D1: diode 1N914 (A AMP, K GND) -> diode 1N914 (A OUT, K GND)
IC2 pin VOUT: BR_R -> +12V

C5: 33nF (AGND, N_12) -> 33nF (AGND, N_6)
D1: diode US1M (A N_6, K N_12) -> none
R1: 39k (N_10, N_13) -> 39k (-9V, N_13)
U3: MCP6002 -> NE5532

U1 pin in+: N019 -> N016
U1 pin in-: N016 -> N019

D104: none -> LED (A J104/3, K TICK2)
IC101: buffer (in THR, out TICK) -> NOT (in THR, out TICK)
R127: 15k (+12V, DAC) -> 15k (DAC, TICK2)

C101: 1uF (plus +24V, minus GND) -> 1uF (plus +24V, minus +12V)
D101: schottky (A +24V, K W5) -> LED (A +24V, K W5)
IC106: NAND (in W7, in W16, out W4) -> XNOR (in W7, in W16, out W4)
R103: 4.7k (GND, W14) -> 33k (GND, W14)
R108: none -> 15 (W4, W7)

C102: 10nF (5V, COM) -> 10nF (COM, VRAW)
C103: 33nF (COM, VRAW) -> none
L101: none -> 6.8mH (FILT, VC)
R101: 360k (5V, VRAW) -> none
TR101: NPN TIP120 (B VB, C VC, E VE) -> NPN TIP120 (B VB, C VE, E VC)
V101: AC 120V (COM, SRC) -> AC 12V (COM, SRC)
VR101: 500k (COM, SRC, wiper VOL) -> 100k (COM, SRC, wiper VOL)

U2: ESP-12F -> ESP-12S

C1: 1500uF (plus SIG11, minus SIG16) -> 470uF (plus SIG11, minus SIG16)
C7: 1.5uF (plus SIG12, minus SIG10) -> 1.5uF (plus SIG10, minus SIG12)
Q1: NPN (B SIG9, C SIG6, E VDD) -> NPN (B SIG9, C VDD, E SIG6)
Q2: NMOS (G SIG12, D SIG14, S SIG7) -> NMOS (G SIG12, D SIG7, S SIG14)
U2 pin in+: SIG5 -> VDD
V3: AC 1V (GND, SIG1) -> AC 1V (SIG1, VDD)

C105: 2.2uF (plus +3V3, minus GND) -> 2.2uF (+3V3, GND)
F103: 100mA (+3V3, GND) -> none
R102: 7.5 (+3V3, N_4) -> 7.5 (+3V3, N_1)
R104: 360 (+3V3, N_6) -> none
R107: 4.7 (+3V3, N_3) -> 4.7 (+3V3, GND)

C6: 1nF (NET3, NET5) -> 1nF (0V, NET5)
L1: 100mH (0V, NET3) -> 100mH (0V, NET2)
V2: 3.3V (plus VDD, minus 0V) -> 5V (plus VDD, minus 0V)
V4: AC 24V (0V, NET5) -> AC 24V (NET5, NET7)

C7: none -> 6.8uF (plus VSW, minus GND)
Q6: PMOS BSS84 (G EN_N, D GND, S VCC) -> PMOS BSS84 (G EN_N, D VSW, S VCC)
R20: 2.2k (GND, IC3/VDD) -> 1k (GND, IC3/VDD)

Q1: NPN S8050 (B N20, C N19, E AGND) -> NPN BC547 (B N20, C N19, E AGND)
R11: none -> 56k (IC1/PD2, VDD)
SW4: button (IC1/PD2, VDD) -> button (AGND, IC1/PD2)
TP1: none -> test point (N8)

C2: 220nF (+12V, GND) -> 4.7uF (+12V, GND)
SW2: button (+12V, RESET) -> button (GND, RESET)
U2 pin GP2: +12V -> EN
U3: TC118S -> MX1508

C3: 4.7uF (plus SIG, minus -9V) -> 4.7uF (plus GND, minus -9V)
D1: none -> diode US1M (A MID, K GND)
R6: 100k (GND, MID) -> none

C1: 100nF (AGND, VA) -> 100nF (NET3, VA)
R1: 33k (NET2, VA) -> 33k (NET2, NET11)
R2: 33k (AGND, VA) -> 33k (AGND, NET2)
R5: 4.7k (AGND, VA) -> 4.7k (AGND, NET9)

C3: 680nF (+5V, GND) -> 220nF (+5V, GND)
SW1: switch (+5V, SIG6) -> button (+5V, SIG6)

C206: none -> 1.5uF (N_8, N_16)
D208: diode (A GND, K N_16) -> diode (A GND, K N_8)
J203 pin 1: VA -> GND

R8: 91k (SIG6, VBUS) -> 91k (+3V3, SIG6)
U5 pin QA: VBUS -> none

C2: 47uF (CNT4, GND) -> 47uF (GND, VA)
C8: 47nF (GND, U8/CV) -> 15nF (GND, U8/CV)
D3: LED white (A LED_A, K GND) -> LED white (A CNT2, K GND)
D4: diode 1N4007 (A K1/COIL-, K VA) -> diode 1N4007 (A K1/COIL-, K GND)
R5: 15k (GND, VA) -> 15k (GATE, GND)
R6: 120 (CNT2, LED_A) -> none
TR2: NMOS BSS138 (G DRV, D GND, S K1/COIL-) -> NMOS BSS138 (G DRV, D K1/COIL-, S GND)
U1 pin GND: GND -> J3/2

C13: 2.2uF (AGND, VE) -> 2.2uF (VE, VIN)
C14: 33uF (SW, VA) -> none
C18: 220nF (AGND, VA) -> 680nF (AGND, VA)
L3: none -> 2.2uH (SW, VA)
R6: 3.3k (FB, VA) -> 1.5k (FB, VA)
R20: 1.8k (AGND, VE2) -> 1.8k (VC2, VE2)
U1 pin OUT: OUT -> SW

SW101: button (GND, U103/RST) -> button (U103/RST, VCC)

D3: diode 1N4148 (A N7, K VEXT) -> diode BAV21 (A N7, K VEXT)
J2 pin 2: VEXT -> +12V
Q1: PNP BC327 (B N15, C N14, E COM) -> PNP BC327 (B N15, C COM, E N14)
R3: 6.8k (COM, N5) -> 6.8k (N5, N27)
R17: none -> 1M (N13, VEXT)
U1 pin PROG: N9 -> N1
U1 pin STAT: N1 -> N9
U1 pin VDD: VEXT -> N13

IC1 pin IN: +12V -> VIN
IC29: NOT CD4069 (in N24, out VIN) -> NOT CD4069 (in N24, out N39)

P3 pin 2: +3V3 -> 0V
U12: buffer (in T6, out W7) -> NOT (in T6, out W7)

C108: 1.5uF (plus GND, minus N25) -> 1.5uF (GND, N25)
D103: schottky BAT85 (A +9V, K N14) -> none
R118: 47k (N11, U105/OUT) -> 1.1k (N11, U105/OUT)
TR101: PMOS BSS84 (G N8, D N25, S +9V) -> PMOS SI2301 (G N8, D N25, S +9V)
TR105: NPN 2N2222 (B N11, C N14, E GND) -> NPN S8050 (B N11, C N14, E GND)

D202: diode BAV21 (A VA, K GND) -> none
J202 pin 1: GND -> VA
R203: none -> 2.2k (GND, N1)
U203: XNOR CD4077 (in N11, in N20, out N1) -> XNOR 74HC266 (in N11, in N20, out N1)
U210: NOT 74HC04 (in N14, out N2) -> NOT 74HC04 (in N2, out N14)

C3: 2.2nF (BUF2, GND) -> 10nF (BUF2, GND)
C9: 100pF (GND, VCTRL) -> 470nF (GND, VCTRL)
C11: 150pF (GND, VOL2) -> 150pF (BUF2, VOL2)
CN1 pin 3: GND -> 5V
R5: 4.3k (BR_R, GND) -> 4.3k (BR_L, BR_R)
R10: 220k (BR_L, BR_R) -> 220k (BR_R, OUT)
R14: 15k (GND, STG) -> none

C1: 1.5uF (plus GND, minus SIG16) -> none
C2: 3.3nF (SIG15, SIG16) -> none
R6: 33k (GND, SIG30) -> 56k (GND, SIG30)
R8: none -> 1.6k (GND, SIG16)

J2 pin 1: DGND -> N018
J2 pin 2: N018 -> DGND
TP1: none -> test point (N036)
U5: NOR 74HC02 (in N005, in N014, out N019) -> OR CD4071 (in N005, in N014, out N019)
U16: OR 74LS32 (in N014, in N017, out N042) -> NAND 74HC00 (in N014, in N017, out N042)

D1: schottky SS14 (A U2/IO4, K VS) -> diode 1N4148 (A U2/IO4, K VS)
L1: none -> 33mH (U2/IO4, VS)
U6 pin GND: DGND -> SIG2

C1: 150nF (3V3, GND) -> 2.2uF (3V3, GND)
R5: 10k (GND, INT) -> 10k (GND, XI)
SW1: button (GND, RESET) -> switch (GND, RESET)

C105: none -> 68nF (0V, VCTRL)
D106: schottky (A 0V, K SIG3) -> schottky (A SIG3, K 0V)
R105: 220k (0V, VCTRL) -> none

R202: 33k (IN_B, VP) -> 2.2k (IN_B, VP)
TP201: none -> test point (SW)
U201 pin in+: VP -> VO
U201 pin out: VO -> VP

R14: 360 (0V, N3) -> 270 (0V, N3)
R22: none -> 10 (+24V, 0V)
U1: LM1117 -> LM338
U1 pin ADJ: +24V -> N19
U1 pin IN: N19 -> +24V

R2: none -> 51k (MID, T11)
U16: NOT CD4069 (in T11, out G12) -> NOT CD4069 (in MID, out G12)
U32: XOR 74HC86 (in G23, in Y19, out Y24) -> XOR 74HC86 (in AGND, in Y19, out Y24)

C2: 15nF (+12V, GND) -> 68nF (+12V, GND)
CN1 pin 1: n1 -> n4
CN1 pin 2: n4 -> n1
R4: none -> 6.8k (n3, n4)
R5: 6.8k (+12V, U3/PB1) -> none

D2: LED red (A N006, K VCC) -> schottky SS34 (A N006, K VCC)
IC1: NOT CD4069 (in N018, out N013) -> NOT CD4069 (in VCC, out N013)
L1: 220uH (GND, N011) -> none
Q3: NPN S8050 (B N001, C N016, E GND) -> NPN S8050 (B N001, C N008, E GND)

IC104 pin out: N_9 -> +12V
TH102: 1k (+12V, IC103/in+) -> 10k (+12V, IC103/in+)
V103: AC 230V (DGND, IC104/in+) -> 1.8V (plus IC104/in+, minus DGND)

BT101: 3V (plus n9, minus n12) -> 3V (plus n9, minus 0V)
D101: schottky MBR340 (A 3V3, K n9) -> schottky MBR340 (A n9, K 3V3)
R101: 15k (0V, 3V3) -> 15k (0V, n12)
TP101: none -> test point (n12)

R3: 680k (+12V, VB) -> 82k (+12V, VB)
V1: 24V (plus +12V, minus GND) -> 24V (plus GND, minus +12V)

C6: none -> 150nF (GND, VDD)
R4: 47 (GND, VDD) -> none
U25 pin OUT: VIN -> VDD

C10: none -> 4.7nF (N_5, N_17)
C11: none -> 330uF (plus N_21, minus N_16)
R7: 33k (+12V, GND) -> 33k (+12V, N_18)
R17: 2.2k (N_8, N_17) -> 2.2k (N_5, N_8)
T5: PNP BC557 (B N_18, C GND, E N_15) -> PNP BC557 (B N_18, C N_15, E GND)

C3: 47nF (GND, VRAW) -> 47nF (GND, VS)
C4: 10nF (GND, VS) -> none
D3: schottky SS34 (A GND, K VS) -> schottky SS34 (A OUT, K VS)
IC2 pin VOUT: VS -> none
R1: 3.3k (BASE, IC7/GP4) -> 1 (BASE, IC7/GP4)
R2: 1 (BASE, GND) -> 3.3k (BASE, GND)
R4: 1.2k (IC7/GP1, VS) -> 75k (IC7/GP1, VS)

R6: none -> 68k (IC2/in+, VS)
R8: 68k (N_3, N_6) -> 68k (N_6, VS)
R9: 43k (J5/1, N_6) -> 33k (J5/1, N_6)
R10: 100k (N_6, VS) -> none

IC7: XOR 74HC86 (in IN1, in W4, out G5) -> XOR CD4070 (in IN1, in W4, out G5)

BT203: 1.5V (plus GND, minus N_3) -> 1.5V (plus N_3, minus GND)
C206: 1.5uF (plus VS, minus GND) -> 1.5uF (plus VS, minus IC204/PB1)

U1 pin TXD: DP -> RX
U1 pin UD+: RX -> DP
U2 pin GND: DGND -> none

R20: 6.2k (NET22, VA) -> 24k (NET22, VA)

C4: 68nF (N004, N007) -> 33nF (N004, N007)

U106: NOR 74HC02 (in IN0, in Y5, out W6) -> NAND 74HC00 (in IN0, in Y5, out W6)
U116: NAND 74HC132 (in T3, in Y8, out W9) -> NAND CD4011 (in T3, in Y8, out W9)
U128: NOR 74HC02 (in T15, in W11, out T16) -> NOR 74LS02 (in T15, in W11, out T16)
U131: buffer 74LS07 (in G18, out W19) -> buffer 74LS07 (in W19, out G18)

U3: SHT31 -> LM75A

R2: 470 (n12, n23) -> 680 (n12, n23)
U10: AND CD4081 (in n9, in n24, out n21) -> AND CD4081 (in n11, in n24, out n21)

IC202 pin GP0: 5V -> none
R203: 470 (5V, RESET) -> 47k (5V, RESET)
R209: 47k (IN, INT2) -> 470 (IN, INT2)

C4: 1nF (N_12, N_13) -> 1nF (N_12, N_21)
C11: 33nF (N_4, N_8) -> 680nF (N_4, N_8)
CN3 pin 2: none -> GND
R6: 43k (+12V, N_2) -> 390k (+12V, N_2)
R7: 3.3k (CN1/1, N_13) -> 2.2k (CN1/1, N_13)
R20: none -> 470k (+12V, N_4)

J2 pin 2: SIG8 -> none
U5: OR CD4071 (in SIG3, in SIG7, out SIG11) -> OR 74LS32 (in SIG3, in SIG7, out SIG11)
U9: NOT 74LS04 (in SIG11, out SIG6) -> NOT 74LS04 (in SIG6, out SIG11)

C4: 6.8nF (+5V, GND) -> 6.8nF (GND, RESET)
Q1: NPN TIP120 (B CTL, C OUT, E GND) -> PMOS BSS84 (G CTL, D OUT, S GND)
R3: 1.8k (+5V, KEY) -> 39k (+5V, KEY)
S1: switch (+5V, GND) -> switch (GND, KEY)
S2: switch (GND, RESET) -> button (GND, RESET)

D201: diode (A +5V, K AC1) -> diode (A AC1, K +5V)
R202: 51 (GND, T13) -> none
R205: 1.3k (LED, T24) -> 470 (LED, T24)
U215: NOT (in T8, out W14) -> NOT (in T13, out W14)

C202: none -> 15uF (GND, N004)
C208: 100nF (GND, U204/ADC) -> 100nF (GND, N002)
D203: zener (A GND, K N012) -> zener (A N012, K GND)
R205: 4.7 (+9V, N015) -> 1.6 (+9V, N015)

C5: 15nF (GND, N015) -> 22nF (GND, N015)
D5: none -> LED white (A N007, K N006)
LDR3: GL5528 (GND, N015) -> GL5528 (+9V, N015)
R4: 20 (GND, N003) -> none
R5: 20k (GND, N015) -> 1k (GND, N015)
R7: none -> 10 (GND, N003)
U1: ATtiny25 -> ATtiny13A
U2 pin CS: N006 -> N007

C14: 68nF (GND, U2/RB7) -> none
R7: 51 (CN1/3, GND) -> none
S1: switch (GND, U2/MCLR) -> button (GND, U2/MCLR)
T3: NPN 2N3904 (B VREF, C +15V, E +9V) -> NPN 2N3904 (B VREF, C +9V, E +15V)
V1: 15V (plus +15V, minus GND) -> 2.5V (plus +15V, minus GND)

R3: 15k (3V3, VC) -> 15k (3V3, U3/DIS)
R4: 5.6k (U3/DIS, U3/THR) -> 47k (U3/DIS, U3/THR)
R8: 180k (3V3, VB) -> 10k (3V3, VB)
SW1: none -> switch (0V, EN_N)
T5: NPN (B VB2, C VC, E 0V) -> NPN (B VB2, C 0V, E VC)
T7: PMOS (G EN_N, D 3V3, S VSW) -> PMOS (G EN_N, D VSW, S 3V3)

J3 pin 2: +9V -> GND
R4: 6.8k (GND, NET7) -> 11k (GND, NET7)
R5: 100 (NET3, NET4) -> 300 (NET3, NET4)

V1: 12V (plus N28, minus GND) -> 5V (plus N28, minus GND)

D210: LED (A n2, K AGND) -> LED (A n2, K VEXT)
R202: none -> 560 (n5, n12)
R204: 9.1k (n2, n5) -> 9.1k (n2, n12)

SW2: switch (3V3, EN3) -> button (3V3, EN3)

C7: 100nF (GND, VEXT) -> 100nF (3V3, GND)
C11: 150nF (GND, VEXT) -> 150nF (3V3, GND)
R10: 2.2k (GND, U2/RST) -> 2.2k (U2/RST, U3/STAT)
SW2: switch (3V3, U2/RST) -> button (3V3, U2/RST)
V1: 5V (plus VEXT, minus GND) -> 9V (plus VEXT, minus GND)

━━━

Instructions for the task: For every line of the records that has the word "schottky" in it, make a copy.

Answer section:
D101: schottky (A +24V, K W5) -> LED (A +24V, K W5)
D103: schottky BAT85 (A +9V, K N14) -> none
D1: schottky SS14 (A U2/IO4, K VS) -> diode 1N4148 (A U2/IO4, K VS)
D106: schottky (A 0V, K SIG3) -> schottky (A SIG3, K 0V)
D2: LED red (A N006, K VCC) -> schottky SS34 (A N006, K VCC)
D101: schottky MBR340 (A 3V3, K n9) -> schottky MBR340 (A n9, K 3V3)
D3: schottky SS34 (A GND, K VS) -> schottky SS34 (A OUT, K VS)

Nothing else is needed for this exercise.